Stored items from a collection
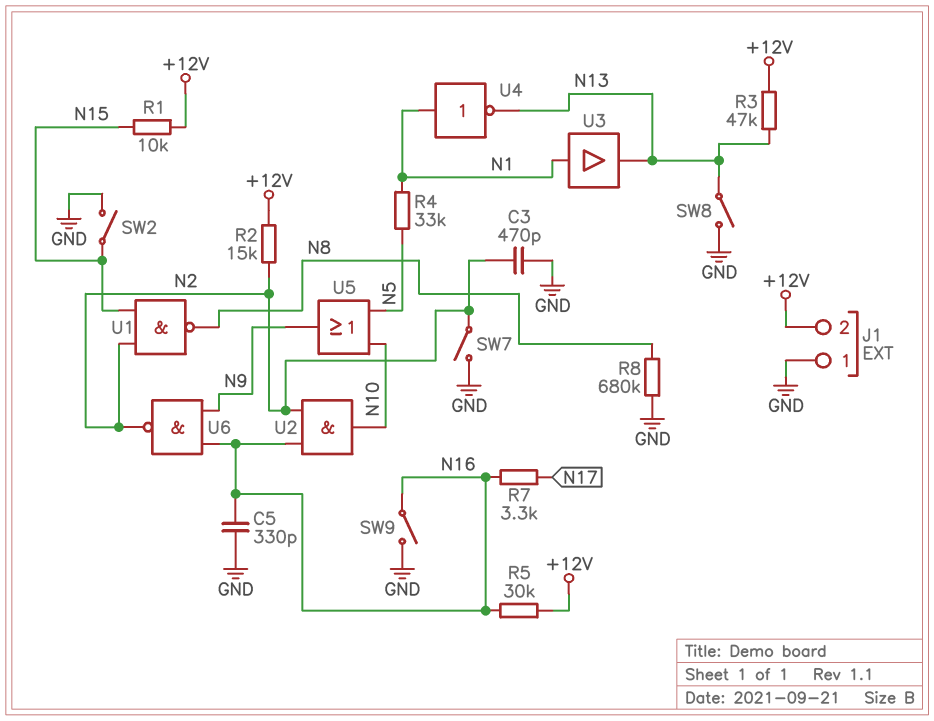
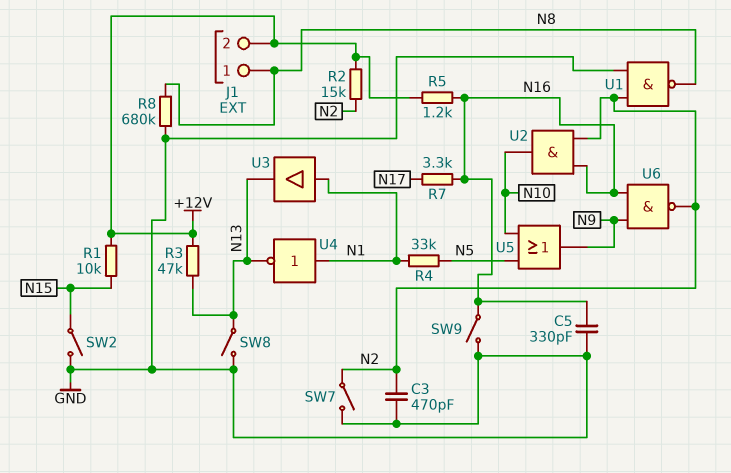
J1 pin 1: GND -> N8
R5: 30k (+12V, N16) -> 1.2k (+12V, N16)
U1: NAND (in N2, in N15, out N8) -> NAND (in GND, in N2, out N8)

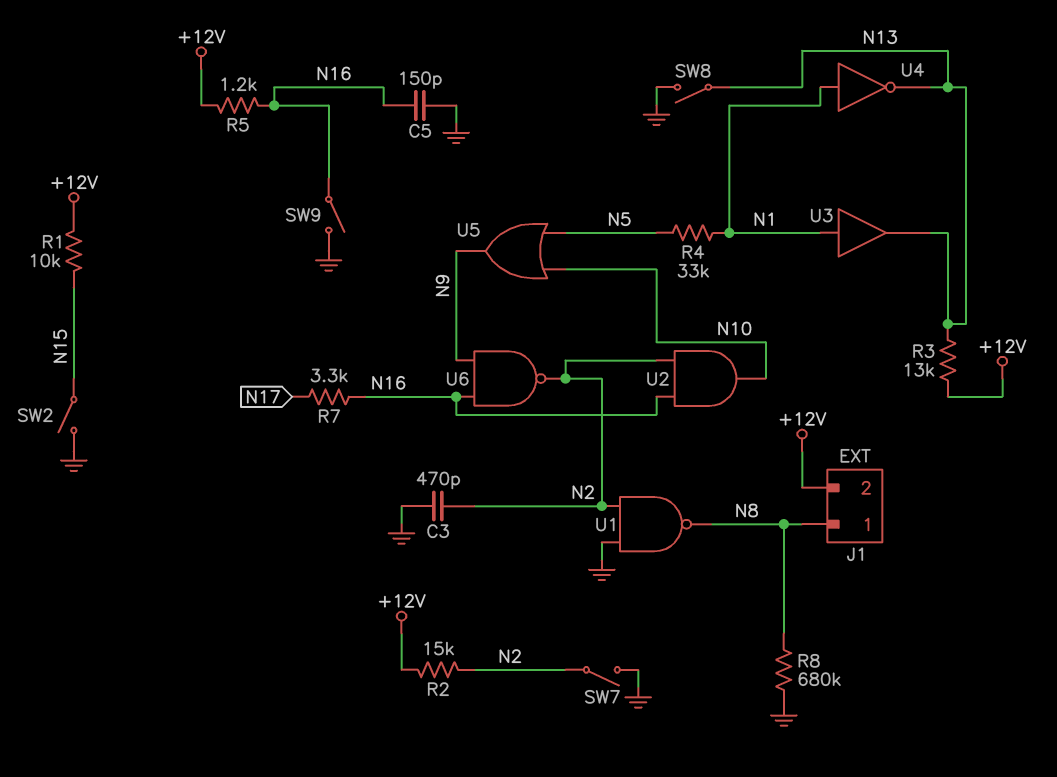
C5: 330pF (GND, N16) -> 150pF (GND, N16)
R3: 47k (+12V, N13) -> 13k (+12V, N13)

** Instructions to follow **
Omit the pictures and restate the rest of the records verbatim.

** Result for this task **
J1 pin 1: GND -> N8
R5: 30k (+12V, N16) -> 1.2k (+12V, N16)
U1: NAND (in N2, in N15, out N8) -> NAND (in GND, in N2, out N8)

C5: 330pF (GND, N16) -> 150pF (GND, N16)
R3: 47k (+12V, N13) -> 13k (+12V, N13)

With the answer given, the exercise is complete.